Object state change records
++++
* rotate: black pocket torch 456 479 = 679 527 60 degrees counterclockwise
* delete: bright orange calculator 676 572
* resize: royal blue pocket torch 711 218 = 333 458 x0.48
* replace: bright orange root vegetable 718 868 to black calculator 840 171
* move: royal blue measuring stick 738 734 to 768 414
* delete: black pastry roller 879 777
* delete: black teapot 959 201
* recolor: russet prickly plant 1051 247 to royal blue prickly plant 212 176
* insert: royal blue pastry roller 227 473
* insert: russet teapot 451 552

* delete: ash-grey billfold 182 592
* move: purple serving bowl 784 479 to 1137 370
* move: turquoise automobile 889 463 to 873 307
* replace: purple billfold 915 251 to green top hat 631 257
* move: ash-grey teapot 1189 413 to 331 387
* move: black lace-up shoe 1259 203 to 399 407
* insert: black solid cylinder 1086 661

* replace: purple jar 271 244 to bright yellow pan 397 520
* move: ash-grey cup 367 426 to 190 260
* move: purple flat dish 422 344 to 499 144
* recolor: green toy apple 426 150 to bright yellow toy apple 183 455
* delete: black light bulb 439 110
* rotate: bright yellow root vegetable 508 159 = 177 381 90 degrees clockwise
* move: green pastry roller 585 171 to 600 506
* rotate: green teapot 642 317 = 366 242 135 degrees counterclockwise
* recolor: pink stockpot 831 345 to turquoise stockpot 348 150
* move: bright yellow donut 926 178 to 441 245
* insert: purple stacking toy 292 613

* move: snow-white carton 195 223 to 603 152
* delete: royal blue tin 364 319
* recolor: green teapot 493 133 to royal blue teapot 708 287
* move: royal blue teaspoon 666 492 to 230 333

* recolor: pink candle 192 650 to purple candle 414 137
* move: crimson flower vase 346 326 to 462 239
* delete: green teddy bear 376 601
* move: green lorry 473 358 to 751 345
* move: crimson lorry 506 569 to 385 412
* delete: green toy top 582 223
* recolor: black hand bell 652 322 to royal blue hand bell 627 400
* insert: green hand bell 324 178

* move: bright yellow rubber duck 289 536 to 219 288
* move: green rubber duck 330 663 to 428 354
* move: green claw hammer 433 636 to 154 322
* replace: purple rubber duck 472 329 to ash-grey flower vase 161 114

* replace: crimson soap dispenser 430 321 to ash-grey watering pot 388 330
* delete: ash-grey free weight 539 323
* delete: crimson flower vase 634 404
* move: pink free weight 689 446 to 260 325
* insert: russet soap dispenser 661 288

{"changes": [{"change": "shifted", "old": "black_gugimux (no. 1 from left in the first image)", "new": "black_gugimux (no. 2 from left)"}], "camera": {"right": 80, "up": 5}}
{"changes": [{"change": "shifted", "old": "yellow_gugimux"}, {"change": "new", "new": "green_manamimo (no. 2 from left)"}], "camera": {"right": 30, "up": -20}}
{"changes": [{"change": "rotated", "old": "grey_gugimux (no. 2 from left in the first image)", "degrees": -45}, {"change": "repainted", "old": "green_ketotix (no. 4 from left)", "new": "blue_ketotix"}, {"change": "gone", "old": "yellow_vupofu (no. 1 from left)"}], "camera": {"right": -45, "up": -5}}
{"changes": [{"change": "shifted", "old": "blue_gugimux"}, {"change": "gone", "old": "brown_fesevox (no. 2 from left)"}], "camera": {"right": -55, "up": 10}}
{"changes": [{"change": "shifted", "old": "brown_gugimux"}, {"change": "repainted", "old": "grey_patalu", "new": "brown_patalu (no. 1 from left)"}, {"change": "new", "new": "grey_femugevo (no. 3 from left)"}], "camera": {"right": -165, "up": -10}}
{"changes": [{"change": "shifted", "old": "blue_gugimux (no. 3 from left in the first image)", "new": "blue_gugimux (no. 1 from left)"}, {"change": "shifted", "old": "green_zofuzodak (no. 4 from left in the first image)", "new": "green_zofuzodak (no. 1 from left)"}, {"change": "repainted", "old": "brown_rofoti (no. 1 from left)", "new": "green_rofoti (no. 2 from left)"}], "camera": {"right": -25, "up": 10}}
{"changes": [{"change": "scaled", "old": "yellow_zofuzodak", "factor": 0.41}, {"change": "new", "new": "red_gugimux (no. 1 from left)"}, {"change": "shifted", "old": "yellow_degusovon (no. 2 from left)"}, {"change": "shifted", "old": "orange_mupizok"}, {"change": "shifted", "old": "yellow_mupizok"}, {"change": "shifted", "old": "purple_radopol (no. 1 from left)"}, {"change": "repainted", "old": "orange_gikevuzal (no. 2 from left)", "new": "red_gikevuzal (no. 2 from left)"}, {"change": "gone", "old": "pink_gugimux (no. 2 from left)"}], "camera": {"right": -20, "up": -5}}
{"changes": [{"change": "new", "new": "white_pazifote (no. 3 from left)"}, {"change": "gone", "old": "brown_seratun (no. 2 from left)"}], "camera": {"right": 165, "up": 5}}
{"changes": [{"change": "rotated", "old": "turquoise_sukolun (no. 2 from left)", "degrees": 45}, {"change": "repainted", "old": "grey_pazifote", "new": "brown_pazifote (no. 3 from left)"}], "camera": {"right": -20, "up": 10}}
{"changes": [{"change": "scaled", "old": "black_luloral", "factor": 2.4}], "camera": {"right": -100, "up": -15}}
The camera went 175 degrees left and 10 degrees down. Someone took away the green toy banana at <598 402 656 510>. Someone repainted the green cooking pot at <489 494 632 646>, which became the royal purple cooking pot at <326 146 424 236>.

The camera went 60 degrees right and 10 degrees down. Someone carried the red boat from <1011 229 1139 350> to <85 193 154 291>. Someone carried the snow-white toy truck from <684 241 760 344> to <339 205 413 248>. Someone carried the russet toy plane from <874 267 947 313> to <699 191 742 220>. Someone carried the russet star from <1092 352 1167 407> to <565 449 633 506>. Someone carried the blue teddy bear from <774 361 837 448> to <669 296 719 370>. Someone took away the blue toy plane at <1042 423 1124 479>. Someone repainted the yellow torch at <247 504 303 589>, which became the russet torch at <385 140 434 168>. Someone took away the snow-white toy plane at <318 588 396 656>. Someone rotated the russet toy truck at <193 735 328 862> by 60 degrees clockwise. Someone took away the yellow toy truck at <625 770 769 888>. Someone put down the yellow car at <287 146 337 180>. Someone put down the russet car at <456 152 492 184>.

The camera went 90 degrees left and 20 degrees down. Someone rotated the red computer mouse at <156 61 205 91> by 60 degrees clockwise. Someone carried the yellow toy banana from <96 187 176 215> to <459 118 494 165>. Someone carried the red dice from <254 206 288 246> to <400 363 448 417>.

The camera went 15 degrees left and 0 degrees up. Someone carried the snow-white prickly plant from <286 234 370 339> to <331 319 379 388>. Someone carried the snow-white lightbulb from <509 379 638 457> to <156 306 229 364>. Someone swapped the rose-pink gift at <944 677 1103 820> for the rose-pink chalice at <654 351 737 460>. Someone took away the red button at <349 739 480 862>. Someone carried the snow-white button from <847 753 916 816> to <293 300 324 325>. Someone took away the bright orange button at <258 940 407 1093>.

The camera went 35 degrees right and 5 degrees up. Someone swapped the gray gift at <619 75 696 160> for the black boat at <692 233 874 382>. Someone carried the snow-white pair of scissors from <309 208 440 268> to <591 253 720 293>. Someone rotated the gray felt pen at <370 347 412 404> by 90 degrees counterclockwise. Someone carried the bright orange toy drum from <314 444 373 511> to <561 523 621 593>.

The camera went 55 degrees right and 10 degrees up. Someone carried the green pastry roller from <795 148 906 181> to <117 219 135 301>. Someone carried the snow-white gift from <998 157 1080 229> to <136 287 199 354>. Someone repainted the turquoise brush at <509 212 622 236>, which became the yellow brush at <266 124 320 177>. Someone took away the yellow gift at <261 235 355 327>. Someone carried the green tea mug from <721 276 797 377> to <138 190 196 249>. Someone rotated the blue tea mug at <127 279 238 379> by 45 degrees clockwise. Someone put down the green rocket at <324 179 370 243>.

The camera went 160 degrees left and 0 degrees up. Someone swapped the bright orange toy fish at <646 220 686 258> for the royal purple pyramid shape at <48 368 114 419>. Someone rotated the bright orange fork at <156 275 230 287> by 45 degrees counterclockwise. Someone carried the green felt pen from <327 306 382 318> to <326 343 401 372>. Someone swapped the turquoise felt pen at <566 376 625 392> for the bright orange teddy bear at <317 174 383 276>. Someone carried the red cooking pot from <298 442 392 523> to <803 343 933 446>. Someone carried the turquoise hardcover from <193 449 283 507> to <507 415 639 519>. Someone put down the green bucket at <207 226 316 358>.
++++
§ To do
State, as a bare number, how many lines of the records above include "calculator".

§ Output
2